**Your instructions:** Pull every line containing "stroma" from the entries.

* Begin Dataset records *

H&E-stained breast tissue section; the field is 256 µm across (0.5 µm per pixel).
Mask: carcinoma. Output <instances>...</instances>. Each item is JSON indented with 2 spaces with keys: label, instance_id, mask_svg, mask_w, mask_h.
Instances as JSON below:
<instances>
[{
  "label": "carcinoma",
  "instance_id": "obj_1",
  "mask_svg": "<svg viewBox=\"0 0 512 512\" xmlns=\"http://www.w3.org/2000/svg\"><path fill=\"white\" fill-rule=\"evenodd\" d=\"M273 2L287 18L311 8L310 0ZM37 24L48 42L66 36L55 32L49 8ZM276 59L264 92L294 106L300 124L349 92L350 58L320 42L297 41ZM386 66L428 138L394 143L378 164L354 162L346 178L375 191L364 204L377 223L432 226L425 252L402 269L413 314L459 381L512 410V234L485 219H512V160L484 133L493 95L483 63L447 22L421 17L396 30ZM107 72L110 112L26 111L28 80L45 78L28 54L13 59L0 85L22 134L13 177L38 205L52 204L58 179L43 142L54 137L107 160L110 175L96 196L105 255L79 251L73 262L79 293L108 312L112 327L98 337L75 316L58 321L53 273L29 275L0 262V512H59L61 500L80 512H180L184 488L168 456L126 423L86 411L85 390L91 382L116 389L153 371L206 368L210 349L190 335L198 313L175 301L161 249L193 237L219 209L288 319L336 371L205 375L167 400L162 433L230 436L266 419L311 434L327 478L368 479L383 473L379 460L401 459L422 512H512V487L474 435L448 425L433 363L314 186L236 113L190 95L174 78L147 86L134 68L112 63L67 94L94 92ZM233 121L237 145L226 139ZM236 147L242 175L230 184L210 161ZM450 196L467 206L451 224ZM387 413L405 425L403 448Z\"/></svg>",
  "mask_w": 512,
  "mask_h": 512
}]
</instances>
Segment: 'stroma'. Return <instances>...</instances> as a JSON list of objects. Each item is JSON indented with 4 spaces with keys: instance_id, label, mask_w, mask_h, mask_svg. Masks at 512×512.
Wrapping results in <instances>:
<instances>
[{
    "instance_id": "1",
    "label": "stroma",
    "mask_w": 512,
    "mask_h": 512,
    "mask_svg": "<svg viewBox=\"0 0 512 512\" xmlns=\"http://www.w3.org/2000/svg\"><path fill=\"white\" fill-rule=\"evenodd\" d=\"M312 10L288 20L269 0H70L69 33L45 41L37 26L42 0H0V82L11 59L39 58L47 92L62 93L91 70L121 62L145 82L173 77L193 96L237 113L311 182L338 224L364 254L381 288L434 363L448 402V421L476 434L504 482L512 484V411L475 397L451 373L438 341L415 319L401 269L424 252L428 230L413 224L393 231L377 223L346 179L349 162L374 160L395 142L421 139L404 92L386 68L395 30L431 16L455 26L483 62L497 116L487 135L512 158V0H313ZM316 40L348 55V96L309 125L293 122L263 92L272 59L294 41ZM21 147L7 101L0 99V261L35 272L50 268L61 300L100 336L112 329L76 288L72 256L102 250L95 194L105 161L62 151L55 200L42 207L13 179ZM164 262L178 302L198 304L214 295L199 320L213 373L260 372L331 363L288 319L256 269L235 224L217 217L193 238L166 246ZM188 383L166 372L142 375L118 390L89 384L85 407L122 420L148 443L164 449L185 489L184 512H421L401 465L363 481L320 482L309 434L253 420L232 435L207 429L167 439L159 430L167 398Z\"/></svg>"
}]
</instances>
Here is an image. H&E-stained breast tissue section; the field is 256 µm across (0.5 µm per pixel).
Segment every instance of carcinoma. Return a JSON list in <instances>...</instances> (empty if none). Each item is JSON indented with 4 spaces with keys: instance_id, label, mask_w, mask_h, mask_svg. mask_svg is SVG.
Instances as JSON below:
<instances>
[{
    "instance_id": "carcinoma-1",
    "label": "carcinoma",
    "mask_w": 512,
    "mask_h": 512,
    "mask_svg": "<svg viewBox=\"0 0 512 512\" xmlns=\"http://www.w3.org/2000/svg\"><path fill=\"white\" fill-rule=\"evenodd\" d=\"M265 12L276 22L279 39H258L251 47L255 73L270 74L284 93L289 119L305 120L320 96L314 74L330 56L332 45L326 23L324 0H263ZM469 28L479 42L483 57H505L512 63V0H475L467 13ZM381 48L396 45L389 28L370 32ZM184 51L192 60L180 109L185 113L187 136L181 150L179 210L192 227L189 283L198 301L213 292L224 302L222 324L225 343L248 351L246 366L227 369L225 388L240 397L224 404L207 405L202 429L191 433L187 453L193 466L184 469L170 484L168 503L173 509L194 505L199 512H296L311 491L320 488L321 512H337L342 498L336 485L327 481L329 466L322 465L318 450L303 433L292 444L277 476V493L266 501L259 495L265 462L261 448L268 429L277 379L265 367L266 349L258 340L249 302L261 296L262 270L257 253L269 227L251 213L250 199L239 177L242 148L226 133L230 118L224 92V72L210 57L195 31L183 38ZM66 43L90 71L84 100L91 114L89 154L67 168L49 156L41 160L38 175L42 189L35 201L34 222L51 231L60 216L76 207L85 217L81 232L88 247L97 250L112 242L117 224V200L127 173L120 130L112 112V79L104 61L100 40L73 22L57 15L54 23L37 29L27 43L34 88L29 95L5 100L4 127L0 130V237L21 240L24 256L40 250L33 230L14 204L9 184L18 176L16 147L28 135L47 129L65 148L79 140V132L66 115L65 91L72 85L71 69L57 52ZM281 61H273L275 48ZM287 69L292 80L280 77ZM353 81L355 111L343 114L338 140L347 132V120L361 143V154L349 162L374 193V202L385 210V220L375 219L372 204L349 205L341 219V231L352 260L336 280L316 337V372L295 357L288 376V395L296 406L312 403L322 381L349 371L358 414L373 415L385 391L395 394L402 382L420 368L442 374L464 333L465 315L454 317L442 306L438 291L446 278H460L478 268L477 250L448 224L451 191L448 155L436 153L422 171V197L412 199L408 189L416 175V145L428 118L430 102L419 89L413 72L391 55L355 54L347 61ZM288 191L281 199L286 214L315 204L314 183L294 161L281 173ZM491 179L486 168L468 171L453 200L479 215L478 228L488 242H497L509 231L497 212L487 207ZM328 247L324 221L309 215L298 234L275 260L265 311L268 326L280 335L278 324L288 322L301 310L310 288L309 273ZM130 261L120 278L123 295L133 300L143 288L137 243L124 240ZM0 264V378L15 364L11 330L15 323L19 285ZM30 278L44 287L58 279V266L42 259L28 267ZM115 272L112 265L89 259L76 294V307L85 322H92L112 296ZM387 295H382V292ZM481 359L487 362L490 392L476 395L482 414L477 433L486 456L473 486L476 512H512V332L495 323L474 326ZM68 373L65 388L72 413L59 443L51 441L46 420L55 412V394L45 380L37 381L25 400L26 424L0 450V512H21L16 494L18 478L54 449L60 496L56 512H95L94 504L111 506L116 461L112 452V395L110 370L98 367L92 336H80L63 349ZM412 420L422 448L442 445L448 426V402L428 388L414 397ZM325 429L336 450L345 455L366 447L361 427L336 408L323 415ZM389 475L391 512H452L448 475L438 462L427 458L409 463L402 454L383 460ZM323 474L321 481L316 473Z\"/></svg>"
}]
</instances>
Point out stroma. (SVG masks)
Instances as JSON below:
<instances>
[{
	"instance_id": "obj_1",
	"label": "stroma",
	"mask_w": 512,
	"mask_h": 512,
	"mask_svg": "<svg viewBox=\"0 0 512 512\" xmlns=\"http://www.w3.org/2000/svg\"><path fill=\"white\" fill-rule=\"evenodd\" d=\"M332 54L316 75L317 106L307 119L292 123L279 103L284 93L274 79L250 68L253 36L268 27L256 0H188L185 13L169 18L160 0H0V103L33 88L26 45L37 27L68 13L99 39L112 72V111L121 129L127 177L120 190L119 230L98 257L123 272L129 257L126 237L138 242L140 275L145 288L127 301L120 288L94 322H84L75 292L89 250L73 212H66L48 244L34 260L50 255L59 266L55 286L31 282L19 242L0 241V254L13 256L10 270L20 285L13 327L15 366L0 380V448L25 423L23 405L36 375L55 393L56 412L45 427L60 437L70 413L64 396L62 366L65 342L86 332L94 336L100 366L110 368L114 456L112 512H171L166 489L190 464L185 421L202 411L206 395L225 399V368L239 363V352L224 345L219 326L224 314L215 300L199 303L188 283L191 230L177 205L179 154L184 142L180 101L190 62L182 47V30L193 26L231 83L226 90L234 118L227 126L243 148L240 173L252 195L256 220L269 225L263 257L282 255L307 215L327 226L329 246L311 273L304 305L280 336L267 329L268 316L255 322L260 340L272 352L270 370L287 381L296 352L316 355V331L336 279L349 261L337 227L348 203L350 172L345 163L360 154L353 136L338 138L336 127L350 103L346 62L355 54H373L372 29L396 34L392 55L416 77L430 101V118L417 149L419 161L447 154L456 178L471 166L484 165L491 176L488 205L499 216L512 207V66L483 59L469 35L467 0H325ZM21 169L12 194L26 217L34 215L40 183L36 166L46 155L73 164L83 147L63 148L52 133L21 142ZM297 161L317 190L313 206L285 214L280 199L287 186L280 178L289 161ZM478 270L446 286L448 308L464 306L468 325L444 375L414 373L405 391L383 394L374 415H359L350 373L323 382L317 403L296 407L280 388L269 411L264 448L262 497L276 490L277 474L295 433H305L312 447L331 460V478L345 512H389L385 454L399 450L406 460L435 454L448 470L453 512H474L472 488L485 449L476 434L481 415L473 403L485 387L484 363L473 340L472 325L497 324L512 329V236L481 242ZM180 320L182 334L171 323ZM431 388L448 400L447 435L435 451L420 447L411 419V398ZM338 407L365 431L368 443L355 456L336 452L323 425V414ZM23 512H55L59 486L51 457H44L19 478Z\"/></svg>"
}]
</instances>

* End Dataset records *

**Solution to this task:**
Segment: 'stroma'. Return <instances>...</instances> as a JSON list of objects. Each item is JSON indented with 4 spaces with keys: instance_id, label, mask_w, mask_h, mask_svg. Masks at 512×512.
    "label": "stroma",
Point out stroma. (SVG masks)
	"label": "stroma",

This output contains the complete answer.